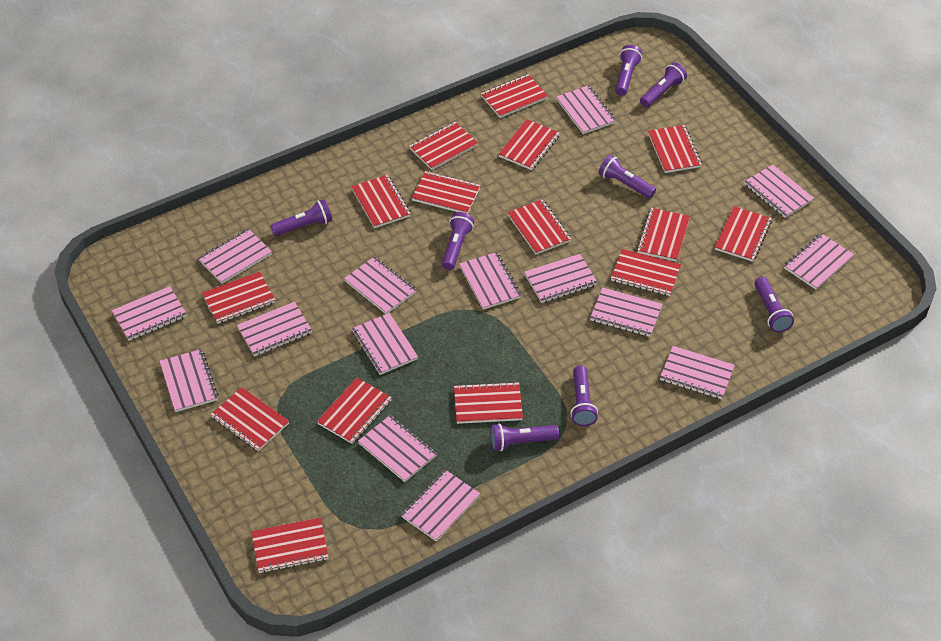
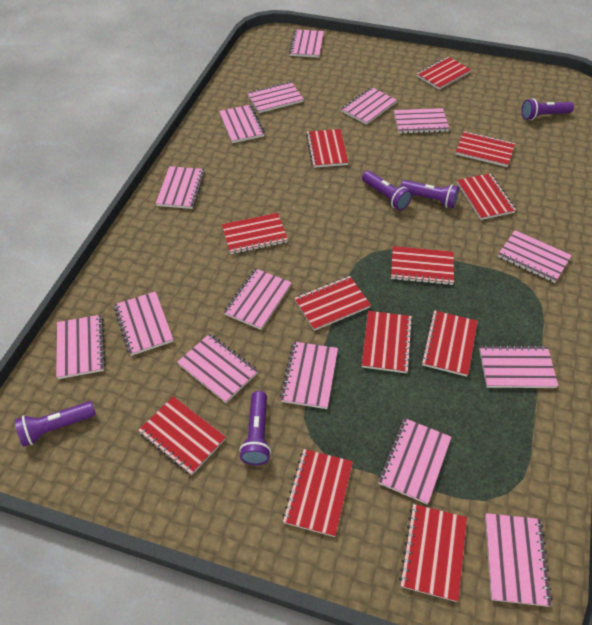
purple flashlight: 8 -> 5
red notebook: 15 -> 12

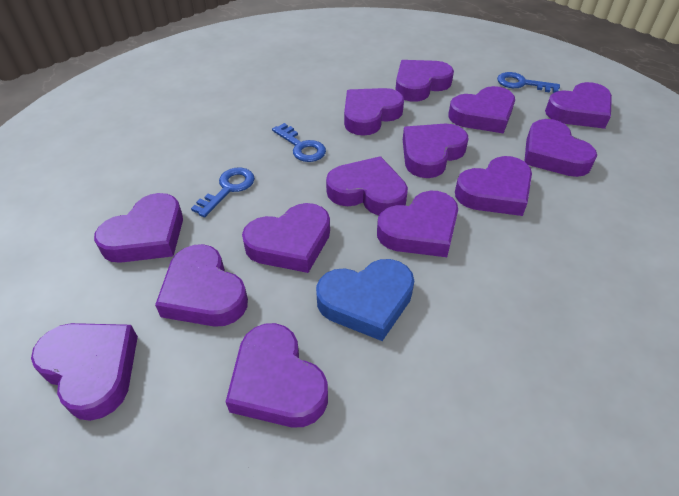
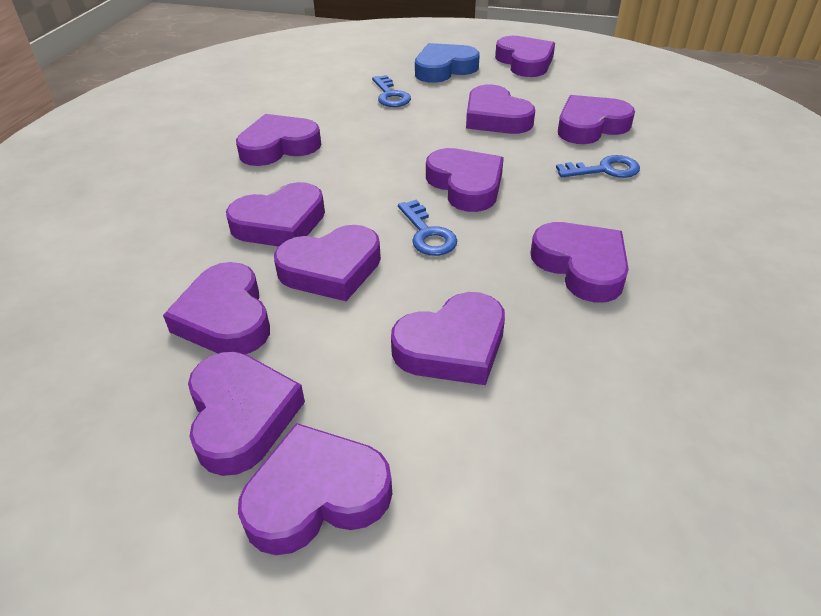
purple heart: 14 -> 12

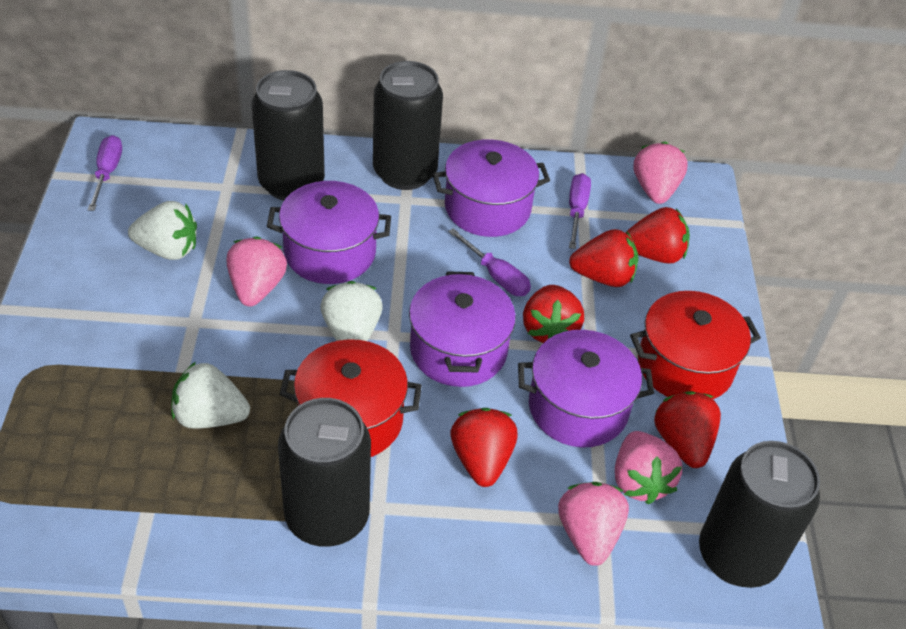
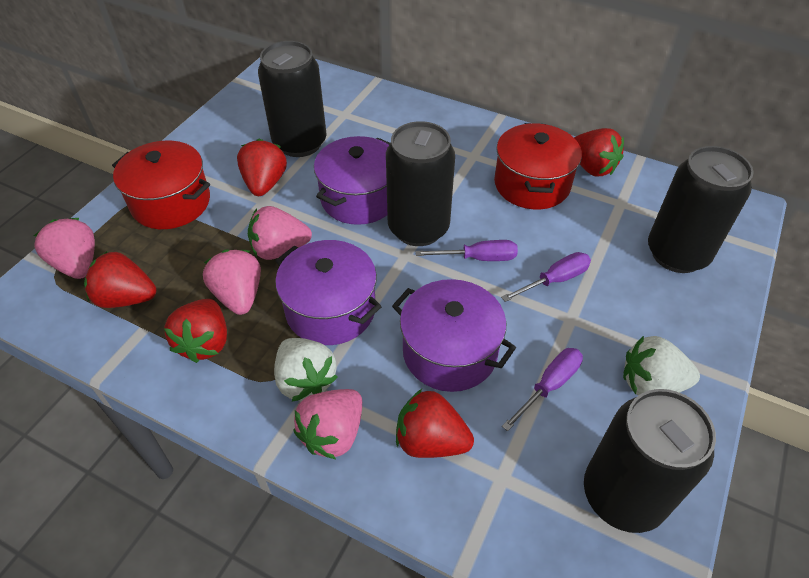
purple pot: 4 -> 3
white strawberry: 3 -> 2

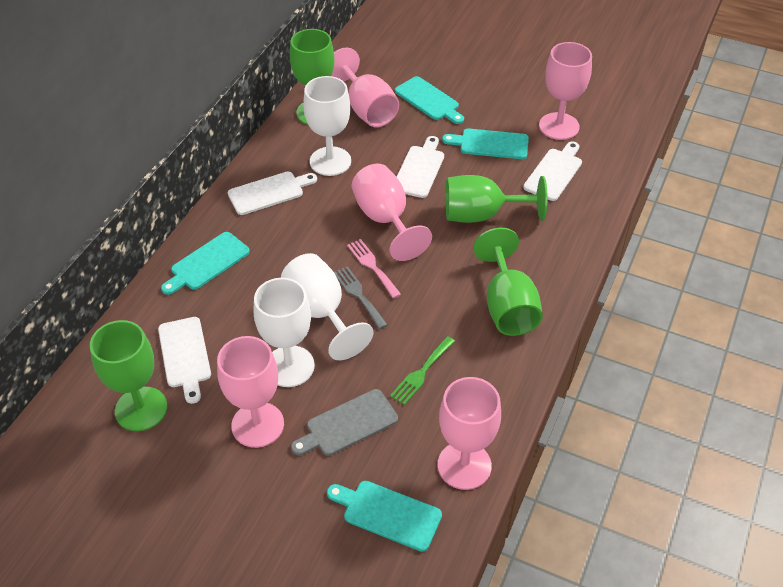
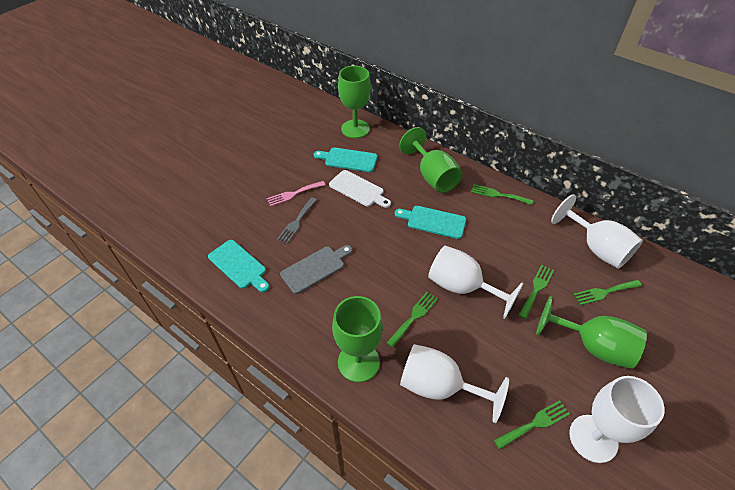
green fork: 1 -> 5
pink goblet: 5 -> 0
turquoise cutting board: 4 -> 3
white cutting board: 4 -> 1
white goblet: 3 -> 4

Assignment ▸ Please work out how many lines of the records contain "white" and give only that number.

Task solution ▸ 3